[Data supplied]

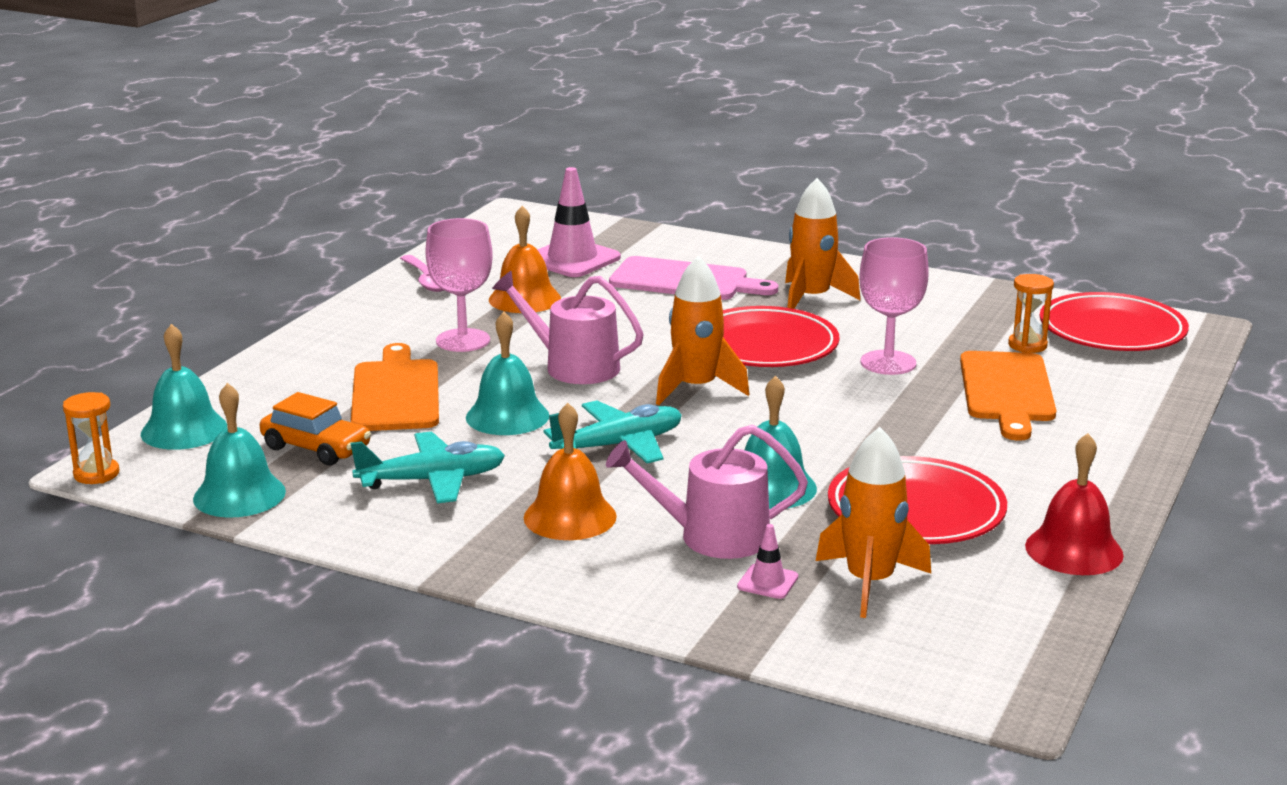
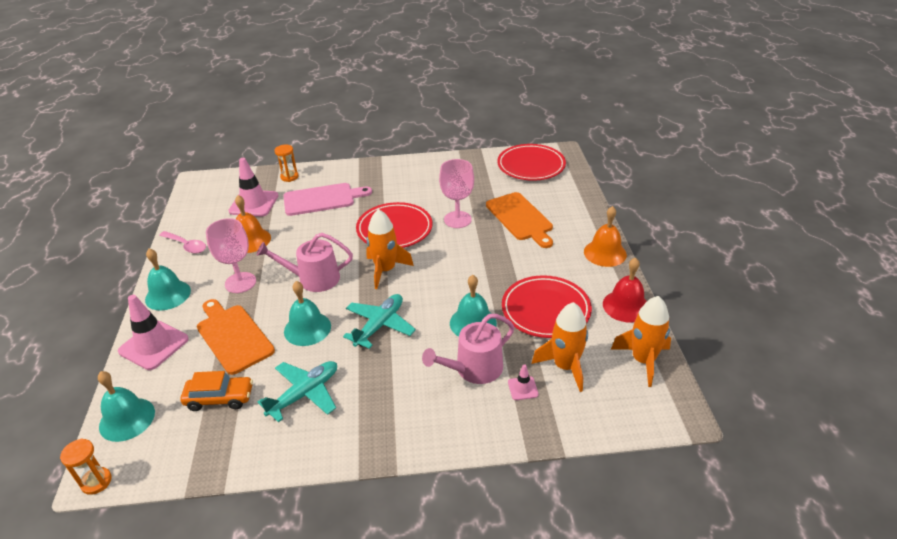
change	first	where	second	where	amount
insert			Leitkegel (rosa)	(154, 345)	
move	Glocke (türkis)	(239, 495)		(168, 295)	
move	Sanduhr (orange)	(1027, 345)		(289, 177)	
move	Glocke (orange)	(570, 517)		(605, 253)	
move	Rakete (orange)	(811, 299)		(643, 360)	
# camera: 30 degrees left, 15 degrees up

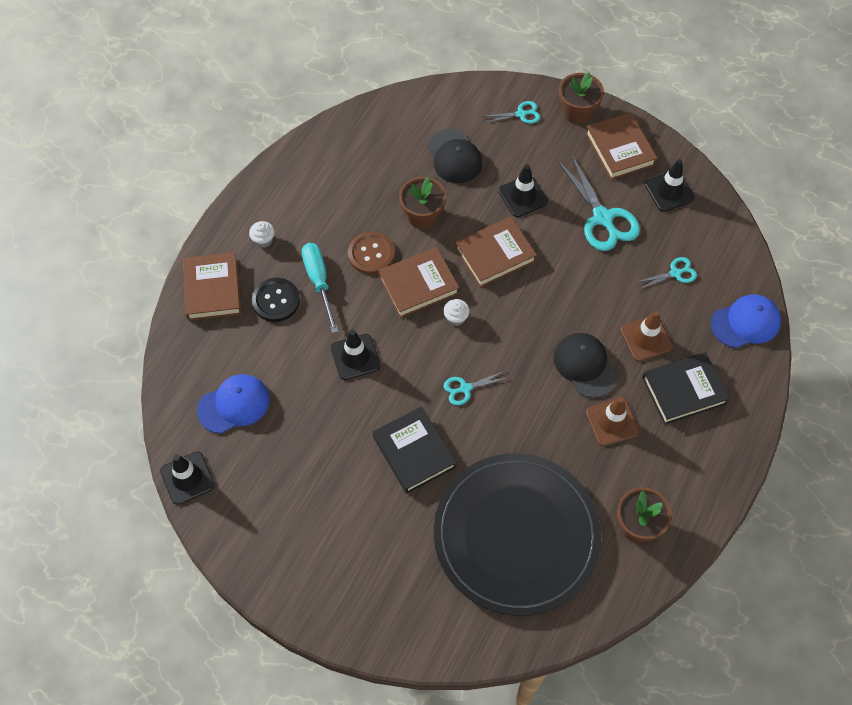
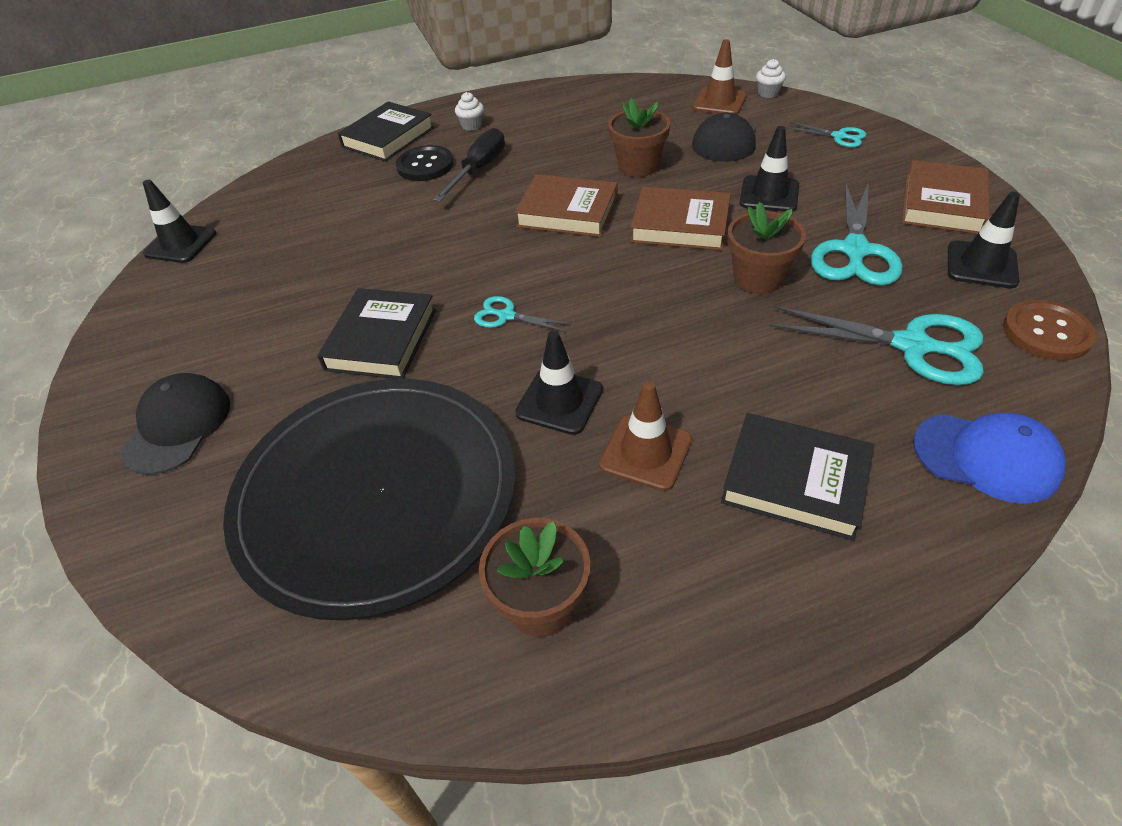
change	first	where	second	where	amount
move	Kappe (schwarz)	(585, 366)		(177, 426)	
recolor	Buch (braun)	(212, 289)	Buch (schwarz)	(388, 137)	
recolor	Schraubenzieher (türkis)	(319, 282)	Schraubenzieher (schwarz)	(479, 170)	
move	Leitkegel (schwarz)	(355, 357)		(559, 401)	
move	Leitkegel (braun)	(646, 338)		(719, 102)	
move	Blumentopf (braun)	(577, 112)		(758, 279)	
move	Muffin (weiß)	(456, 318)		(768, 93)	
resize	Schere (türkis)	(675, 273)		(912, 346)	x1.93
move	Knopf (braun)	(371, 254)		(1046, 332)	
delete	Kappe (blau)	(234, 404)			
# camera: 45 degrees right, 15 degrees down

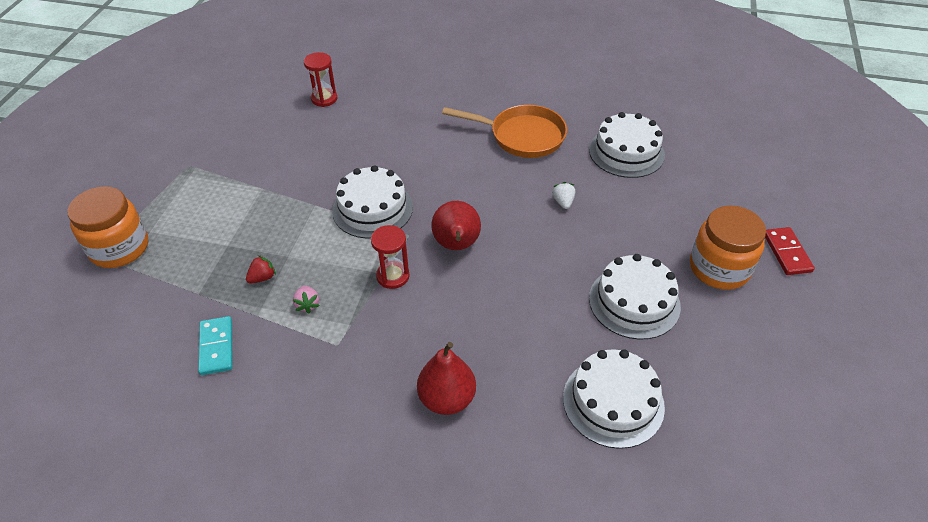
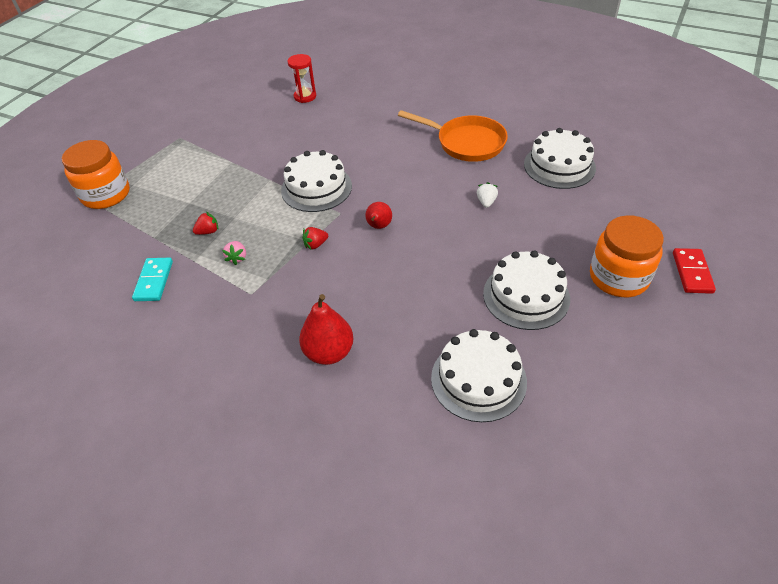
change	first	where	second	where	amount
replace	Sanduhr (rot)	(393, 276)	Erdbeere (rot)	(315, 244)	
resize	Birne (rot)	(456, 245)		(379, 226)	x0.61
# camera: 15 degrees right, 0 degrees up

[/Data supplied]

Action item =>
Word for word, set down each record shown above, omitting the pictures.

Solution =>
change	first	where	second	where	amount
insert			Leitkegel (rosa)	(154, 345)	
move	Glocke (türkis)	(239, 495)		(168, 295)	
move	Sanduhr (orange)	(1027, 345)		(289, 177)	
move	Glocke (orange)	(570, 517)		(605, 253)	
move	Rakete (orange)	(811, 299)		(643, 360)	
# camera: 30 degrees left, 15 degrees up

change	first	where	second	where	amount
move	Kappe (schwarz)	(585, 366)		(177, 426)	
recolor	Buch (braun)	(212, 289)	Buch (schwarz)	(388, 137)	
recolor	Schraubenzieher (türkis)	(319, 282)	Schraubenzieher (schwarz)	(479, 170)	
move	Leitkegel (schwarz)	(355, 357)		(559, 401)	
move	Leitkegel (braun)	(646, 338)		(719, 102)	
move	Blumentopf (braun)	(577, 112)		(758, 279)	
move	Muffin (weiß)	(456, 318)		(768, 93)	
resize	Schere (türkis)	(675, 273)		(912, 346)	x1.93
move	Knopf (braun)	(371, 254)		(1046, 332)	
delete	Kappe (blau)	(234, 404)			
# camera: 45 degrees right, 15 degrees down

change	first	where	second	where	amount
replace	Sanduhr (rot)	(393, 276)	Erdbeere (rot)	(315, 244)	
resize	Birne (rot)	(456, 245)		(379, 226)	x0.61
# camera: 15 degrees right, 0 degrees up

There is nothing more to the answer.